#### Supplied information
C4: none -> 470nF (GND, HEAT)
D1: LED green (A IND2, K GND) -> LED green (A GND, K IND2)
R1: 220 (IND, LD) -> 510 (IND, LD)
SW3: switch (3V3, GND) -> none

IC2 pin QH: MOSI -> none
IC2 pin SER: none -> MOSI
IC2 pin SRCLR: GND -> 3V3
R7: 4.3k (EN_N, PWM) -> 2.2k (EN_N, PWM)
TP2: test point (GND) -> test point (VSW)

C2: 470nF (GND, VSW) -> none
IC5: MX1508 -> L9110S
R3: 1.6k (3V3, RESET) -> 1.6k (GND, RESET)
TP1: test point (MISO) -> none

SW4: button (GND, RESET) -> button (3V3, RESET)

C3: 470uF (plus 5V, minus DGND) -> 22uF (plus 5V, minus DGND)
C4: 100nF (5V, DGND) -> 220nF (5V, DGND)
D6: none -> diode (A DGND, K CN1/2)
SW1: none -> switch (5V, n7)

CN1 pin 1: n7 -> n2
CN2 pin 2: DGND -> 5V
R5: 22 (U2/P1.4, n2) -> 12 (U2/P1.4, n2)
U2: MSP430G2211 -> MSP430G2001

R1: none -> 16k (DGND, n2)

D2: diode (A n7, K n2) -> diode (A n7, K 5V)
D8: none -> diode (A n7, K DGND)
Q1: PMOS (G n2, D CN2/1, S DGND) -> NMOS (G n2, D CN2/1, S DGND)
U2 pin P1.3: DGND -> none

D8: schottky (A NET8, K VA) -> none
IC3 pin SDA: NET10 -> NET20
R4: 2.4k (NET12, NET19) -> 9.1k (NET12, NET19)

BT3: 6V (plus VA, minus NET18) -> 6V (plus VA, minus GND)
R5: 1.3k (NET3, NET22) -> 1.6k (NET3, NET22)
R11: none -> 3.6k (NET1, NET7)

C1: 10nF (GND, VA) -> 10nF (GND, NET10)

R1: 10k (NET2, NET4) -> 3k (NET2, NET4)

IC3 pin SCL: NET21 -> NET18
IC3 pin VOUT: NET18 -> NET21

#### Problem requirements
Go through the listing and copy each line with the string "switch".

#### Answer
SW3: switch (3V3, GND) -> none
SW1: none -> switch (5V, n7)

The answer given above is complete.